[TASK DIRECTIONS] Write out all the records exactly, and keep any images out.

[EXTRACTED INFORMATION]
------------------------------------
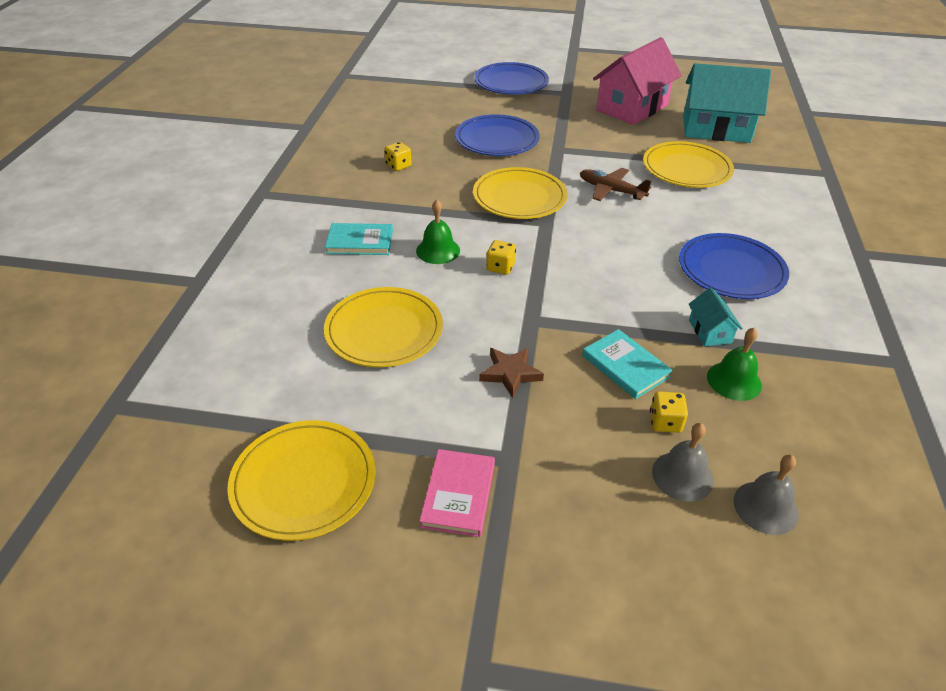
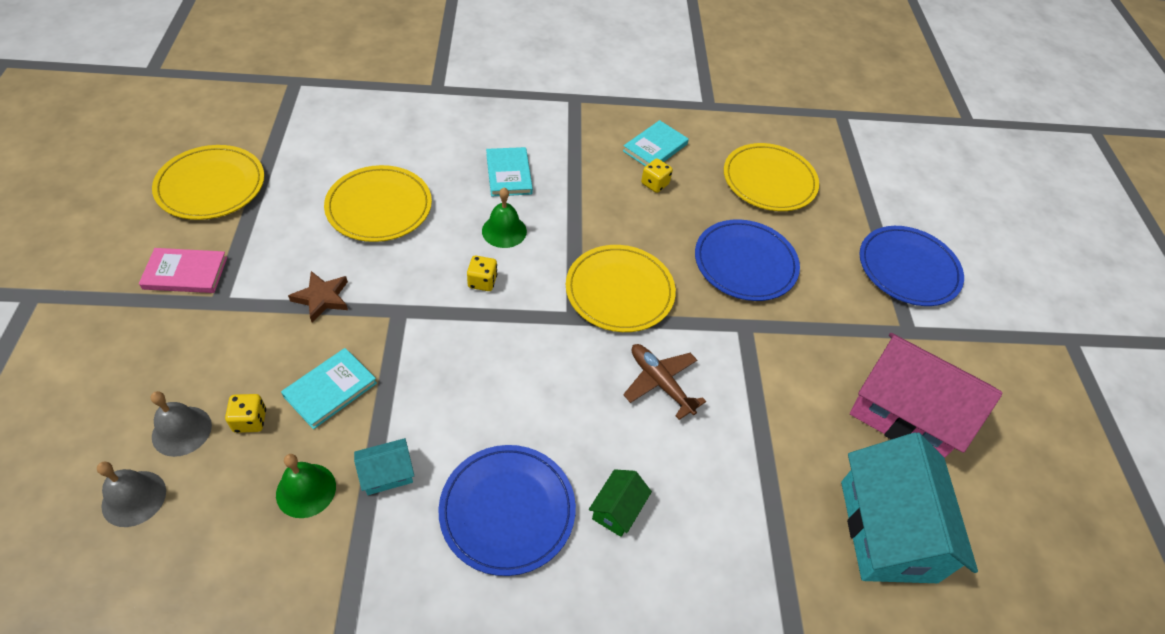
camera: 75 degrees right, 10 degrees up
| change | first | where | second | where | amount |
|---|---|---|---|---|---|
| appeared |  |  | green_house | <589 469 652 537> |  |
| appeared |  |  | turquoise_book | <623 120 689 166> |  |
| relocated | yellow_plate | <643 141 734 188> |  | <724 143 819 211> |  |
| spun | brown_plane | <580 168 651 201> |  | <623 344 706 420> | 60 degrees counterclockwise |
------------------------------------
[RESULT FOR THIS EXERCISE]
camera: 75 degrees right, 10 degrees up
| change | first | where | second | where | amount |
|---|---|---|---|---|---|
| appeared |  |  | green_house | <589 469 652 537> |  |
| appeared |  |  | turquoise_book | <623 120 689 166> |  |
| relocated | yellow_plate | <643 141 734 188> |  | <724 143 819 211> |  |
| spun | brown_plane | <580 168 651 201> |  | <623 344 706 420> | 60 degrees counterclockwise |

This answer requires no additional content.